What you have to do =
Once you find the line containing "old: AA battery (purple)" in the data below, copy it and each following line exactly, up to and including the line containing "old: notepad (pure white)", and nothing else.

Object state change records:
=====

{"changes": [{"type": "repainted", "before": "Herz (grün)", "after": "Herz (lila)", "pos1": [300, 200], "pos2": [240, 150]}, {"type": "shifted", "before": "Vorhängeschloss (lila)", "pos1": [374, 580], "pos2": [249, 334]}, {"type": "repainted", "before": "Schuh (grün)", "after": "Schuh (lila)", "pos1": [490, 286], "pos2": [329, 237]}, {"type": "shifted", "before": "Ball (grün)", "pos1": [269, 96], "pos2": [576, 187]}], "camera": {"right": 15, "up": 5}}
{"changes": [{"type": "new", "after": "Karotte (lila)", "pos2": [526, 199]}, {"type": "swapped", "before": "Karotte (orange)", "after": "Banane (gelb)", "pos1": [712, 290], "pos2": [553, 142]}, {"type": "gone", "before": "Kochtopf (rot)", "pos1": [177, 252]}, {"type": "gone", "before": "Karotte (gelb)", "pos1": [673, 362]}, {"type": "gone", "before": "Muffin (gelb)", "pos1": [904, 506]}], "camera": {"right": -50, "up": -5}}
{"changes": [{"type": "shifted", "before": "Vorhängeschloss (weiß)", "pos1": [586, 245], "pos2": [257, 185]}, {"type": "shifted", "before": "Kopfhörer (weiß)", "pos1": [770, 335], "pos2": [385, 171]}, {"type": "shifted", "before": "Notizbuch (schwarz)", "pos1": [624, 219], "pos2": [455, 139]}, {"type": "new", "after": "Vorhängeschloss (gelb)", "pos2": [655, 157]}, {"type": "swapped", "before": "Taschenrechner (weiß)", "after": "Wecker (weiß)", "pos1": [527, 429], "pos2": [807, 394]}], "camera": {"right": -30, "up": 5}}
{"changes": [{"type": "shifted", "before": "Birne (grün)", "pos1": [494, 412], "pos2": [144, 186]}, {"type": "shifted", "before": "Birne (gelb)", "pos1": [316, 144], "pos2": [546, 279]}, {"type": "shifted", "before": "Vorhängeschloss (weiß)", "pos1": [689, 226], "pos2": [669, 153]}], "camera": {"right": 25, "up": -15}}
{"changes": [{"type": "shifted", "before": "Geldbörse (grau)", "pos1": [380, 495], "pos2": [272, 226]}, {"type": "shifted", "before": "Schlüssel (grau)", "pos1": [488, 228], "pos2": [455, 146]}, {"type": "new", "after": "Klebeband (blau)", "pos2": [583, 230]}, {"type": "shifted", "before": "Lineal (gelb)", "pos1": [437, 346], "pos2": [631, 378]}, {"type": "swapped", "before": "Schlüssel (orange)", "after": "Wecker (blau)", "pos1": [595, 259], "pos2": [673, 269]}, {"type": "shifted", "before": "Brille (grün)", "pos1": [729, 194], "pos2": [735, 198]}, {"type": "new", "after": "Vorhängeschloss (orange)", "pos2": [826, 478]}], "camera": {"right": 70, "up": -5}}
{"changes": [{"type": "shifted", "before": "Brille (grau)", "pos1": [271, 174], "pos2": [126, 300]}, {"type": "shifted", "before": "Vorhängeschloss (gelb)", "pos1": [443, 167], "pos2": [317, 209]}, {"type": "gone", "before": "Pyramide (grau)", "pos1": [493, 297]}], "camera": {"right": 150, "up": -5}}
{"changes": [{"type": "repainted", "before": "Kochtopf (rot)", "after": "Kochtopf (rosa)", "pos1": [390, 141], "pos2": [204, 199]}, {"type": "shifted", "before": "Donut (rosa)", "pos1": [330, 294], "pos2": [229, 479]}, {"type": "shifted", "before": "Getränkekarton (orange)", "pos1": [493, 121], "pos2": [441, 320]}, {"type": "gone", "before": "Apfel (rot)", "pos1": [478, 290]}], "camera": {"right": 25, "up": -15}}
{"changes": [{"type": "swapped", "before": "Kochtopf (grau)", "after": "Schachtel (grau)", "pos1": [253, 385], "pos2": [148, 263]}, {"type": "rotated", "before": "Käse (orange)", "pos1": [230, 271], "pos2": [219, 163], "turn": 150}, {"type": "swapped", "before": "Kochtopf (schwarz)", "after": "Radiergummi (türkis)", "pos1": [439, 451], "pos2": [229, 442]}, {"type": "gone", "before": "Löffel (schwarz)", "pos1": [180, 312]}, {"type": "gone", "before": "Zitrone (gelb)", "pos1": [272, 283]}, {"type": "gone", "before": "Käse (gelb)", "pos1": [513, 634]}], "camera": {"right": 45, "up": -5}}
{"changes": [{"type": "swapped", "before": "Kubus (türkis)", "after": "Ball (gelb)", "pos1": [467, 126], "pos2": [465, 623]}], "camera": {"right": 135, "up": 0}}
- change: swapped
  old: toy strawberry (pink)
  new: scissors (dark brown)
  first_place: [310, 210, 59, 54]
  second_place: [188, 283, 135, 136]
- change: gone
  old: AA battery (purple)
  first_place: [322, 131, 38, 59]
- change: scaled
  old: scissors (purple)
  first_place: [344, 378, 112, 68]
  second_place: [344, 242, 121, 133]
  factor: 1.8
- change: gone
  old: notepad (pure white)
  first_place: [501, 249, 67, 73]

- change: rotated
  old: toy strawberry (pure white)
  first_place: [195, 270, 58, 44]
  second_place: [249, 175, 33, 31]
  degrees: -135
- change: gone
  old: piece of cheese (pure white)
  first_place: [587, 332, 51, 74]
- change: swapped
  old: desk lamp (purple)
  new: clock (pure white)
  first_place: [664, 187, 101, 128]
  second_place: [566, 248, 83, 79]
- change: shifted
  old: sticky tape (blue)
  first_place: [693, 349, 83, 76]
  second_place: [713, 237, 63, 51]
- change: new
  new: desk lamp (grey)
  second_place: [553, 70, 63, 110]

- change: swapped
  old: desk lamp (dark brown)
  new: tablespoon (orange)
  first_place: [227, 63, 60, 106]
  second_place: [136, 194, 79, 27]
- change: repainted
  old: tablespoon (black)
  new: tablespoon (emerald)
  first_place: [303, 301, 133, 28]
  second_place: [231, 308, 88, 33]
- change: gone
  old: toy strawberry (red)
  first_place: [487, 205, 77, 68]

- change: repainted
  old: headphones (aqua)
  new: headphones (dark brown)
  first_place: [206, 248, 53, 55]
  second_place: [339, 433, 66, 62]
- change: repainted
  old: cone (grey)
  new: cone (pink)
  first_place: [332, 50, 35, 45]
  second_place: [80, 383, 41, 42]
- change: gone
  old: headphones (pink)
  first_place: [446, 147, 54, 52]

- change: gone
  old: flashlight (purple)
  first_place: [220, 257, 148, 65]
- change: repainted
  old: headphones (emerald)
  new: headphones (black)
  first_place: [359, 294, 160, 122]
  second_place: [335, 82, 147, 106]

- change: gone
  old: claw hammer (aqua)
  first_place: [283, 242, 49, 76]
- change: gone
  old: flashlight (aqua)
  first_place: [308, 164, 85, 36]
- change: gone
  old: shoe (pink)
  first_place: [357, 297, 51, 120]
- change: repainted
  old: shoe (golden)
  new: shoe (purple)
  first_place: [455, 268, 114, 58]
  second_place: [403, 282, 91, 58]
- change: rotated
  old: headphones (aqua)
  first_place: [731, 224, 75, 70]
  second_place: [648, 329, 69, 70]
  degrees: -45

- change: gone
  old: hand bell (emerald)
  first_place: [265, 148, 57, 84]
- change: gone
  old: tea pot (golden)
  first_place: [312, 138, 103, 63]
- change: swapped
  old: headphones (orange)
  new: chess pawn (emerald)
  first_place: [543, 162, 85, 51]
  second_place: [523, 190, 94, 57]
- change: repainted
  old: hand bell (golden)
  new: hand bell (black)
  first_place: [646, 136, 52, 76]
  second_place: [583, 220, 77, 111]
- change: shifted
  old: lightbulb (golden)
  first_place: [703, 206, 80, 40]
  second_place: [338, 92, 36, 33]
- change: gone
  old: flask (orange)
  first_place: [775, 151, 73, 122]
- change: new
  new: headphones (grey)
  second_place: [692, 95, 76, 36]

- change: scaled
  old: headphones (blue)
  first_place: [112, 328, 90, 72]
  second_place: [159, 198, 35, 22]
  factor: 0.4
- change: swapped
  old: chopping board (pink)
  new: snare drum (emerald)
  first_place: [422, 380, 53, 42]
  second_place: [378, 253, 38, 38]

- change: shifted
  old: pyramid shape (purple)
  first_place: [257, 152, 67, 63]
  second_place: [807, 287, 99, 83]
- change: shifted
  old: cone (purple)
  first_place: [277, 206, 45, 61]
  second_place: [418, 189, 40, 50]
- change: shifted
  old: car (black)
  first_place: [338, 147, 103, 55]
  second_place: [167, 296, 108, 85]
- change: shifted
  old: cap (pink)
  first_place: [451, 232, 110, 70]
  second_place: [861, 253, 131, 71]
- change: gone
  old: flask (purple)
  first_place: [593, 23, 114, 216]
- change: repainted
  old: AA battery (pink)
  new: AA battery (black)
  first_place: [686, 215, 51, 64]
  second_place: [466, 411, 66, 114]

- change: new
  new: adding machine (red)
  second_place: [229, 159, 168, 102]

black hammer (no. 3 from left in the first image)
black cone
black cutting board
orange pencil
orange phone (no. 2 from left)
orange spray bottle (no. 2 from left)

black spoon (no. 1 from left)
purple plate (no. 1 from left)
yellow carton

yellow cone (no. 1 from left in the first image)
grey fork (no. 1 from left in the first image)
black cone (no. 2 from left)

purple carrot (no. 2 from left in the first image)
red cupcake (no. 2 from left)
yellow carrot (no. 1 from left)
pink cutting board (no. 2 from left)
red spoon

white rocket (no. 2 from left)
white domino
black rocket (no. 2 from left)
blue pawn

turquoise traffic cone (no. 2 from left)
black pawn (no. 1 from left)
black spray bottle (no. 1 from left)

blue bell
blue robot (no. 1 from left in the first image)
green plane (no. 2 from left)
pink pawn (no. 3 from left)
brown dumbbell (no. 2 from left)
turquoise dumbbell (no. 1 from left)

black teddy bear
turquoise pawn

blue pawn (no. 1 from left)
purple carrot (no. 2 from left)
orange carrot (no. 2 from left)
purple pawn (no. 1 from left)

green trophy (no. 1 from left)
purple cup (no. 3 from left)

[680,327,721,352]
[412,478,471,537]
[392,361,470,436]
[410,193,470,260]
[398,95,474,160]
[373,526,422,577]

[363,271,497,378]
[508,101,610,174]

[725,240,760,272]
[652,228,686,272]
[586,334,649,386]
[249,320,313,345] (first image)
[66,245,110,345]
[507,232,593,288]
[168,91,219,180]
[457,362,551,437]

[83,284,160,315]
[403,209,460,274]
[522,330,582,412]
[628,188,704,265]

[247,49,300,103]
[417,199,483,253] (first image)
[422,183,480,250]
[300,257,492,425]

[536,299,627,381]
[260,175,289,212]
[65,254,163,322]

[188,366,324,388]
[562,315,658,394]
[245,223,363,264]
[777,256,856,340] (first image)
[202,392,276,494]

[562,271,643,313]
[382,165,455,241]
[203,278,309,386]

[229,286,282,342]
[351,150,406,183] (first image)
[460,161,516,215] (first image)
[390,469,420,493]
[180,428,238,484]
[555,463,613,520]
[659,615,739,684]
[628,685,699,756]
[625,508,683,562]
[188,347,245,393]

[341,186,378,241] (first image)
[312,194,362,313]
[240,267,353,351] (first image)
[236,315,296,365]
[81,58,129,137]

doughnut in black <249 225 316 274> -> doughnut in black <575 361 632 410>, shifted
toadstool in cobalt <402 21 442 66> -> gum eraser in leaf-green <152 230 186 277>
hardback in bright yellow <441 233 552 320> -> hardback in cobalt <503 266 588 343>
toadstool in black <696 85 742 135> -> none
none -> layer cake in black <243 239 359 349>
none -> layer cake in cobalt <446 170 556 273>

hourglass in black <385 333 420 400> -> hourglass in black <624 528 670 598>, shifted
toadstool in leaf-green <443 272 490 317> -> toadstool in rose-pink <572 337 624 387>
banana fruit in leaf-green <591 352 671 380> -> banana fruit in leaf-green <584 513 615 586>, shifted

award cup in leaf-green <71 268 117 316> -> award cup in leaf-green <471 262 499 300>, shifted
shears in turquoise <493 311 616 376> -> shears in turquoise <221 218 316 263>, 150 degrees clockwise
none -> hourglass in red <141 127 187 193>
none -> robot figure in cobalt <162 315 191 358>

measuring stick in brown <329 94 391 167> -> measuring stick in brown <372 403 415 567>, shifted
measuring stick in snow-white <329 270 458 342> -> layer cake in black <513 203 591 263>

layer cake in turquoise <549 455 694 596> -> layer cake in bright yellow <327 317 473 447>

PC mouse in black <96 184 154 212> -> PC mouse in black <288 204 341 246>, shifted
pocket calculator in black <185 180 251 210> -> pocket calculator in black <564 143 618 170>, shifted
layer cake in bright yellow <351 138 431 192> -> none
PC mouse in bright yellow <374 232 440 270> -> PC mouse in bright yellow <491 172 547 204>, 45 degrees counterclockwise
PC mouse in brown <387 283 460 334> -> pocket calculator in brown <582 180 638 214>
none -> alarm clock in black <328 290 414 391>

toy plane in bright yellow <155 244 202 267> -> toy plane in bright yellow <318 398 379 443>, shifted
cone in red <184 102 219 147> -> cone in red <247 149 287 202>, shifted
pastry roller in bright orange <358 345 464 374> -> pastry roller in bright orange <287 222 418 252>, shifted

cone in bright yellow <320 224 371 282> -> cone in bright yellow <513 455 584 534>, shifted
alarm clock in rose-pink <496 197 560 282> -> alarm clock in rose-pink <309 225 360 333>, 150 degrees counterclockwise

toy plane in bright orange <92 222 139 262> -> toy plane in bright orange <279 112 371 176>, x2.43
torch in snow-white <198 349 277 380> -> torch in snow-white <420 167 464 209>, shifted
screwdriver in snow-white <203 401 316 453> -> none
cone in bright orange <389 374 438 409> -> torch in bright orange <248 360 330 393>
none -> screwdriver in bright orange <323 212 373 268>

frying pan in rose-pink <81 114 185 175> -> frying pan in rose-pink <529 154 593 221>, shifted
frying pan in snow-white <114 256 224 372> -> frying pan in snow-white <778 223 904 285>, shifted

=====

Answer box =
  old: AA battery (purple)
  first_place: [322, 131, 38, 59]
- change: scaled
  old: scissors (purple)
  first_place: [344, 378, 112, 68]
  second_place: [344, 242, 121, 133]
  factor: 1.8
- change: gone
  old: notepad (pure white)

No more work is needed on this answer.